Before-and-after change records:
<<<<

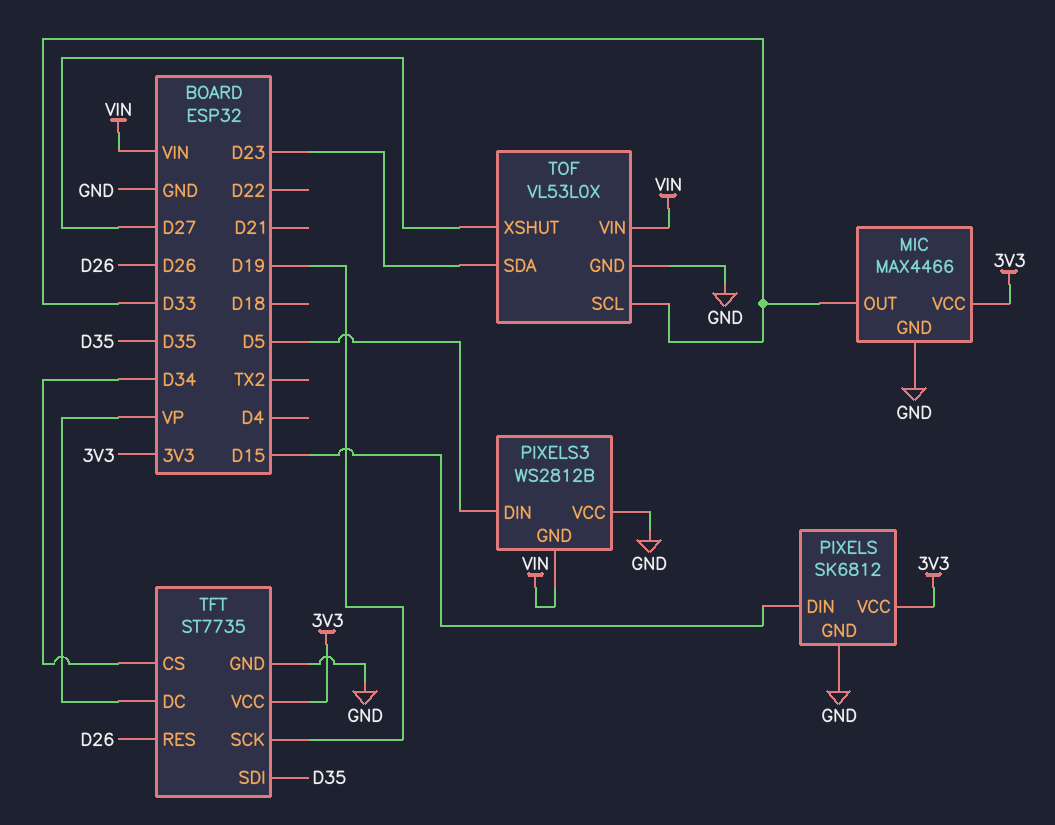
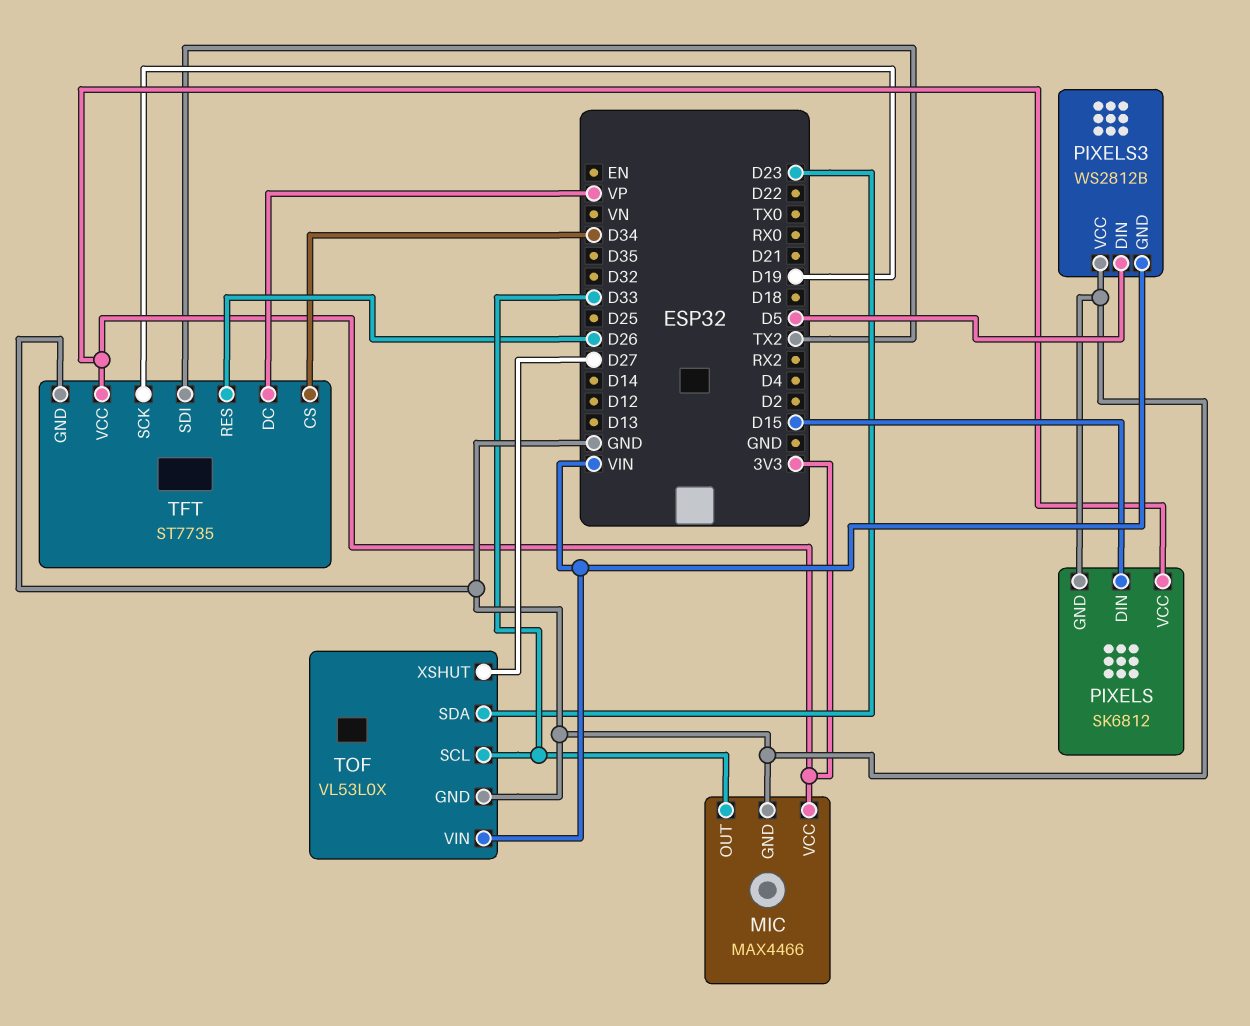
TFT pin SDI: D35 -> TX2

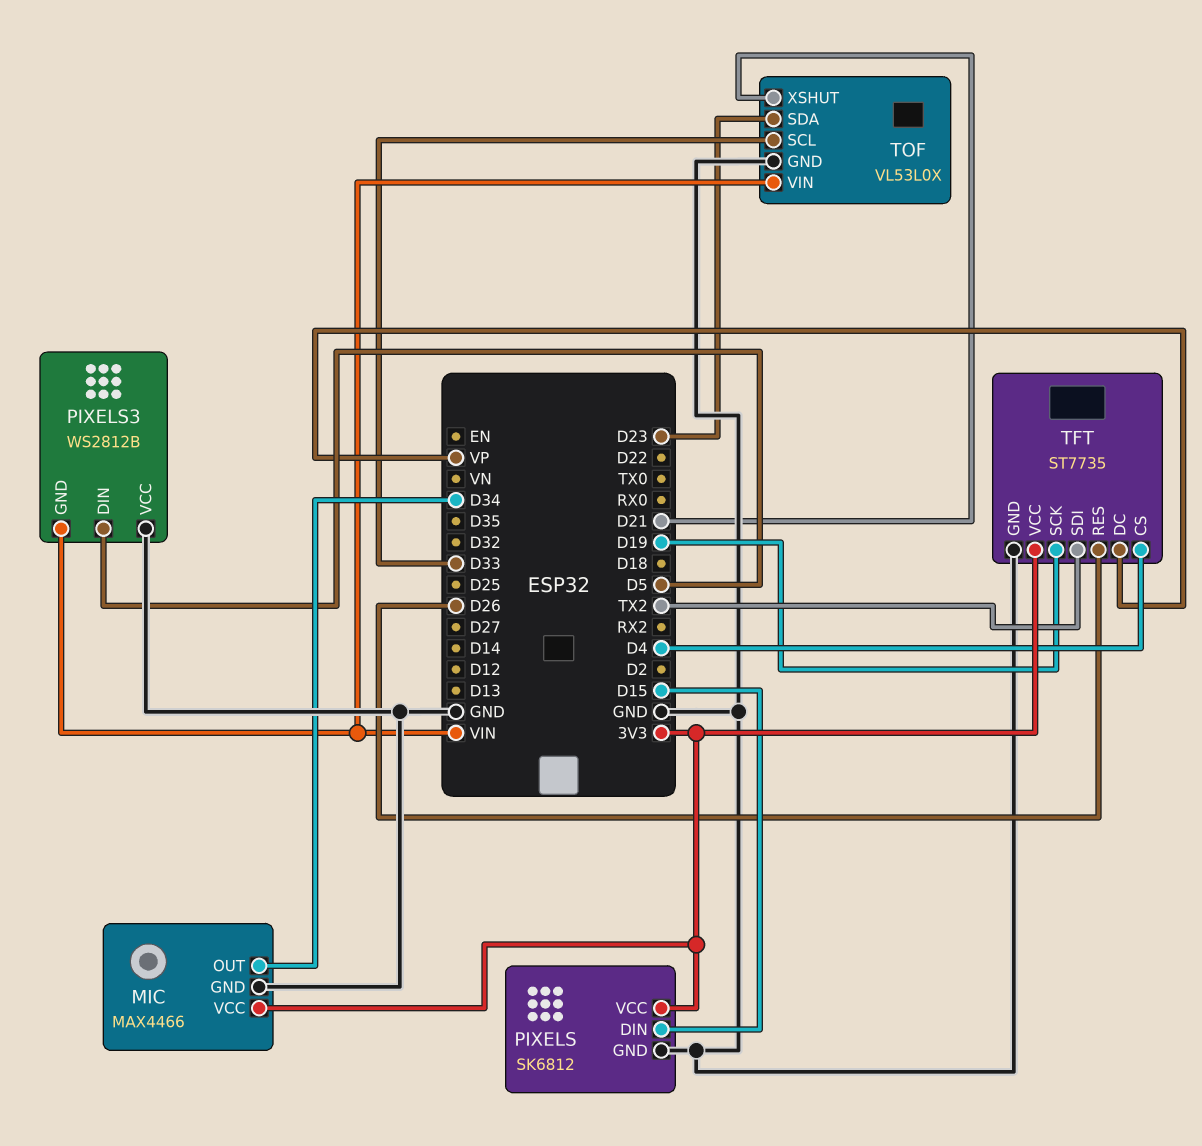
MIC pin OUT: D33 -> D34
TFT pin CS: D34 -> D4
TOF pin XSHUT: D27 -> D21

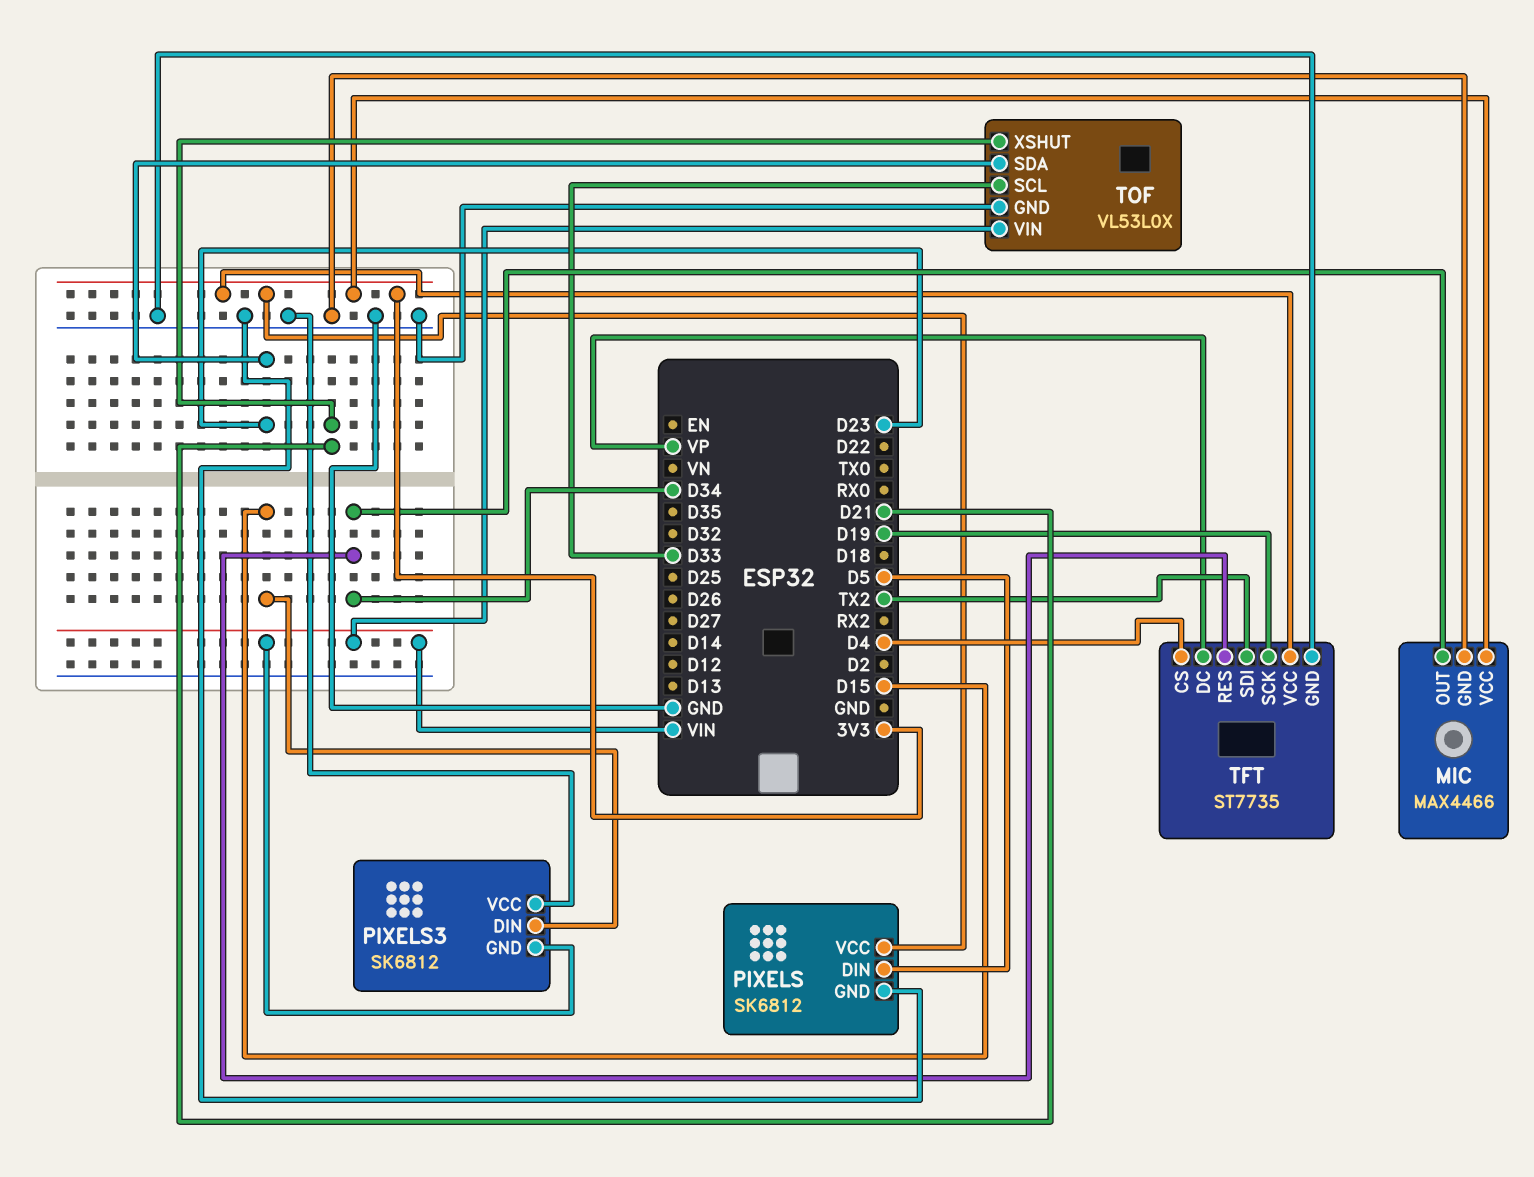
PIXELS pin DIN: D15 -> D5
PIXELS3: WS2812B -> SK6812
PIXELS3 pin DIN: D5 -> D15
TFT pin RES: D26 -> D34

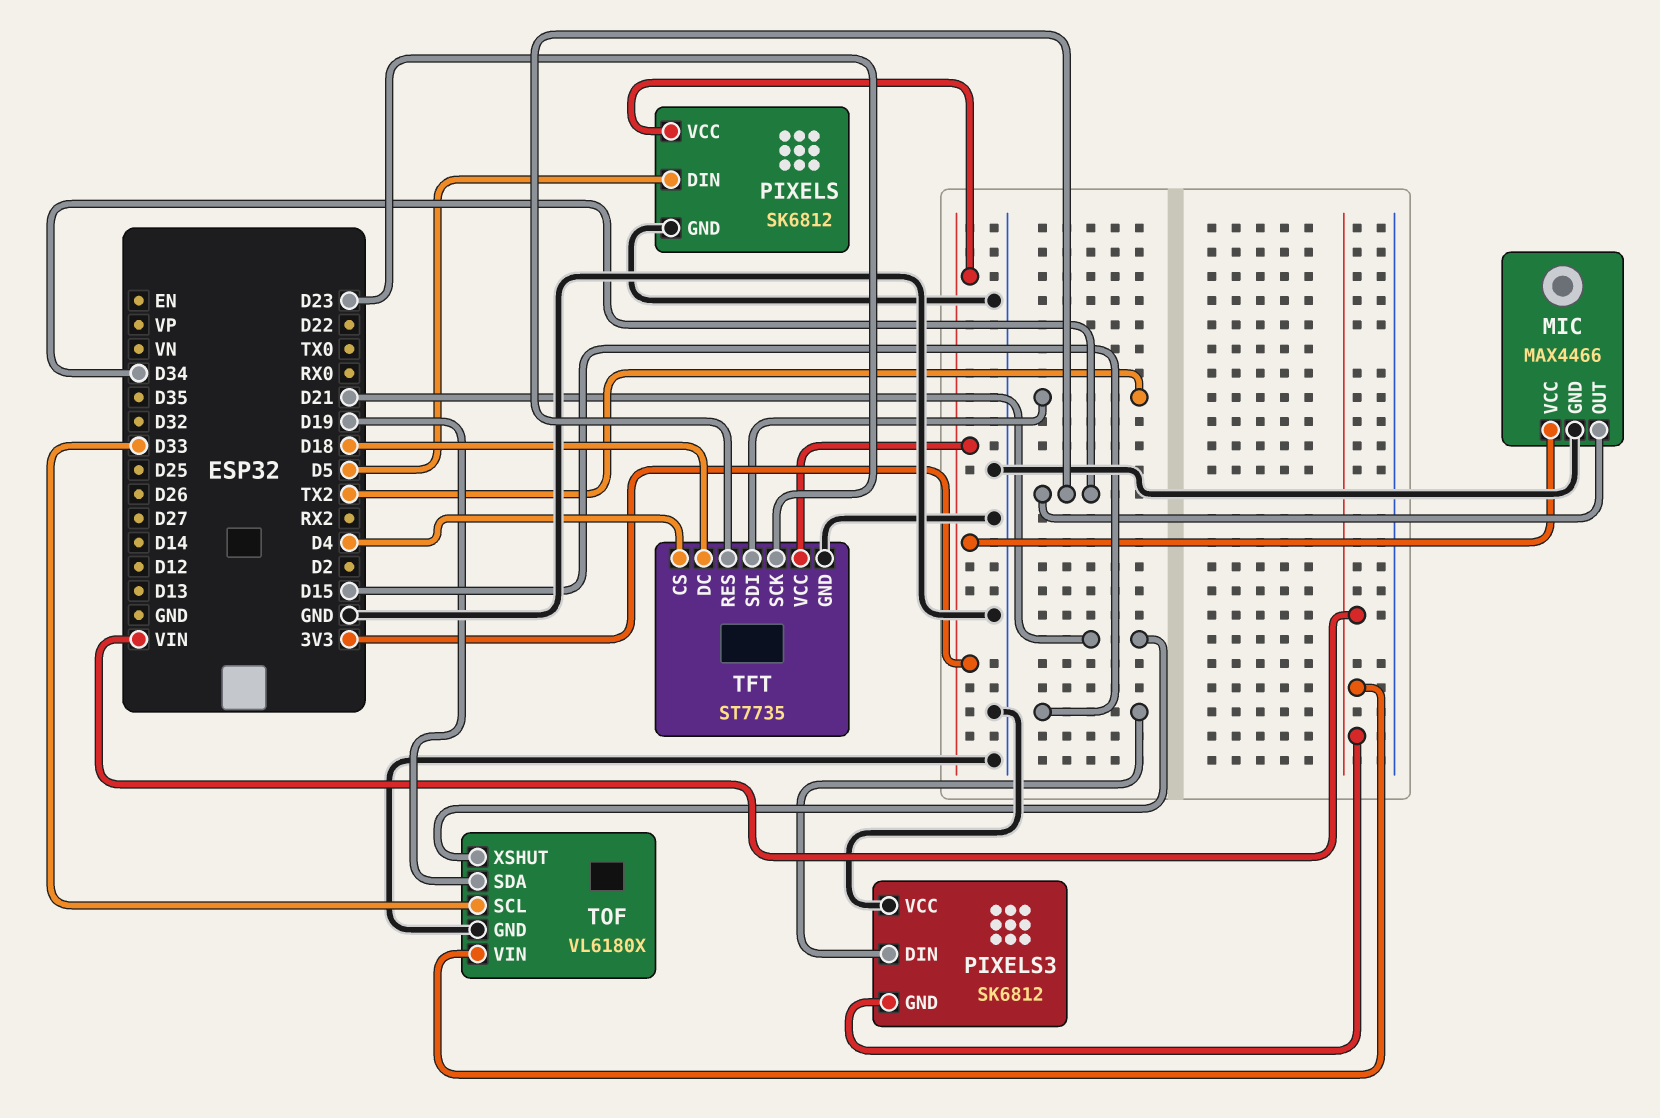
TFT pin DC: VP -> D18
TFT pin SCK: D19 -> D23
TOF: VL53L0X -> VL6180X
TOF pin SDA: D23 -> D19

>>>>

→ Goal of the exercise
Copy every entry exactly, leaving out the pictures.

→ Task answer
TFT pin SDI: D35 -> TX2

MIC pin OUT: D33 -> D34
TFT pin CS: D34 -> D4
TOF pin XSHUT: D27 -> D21

PIXELS pin DIN: D15 -> D5
PIXELS3: WS2812B -> SK6812
PIXELS3 pin DIN: D5 -> D15
TFT pin RES: D26 -> D34

TFT pin DC: VP -> D18
TFT pin SCK: D19 -> D23
TOF: VL53L0X -> VL6180X
TOF pin SDA: D23 -> D19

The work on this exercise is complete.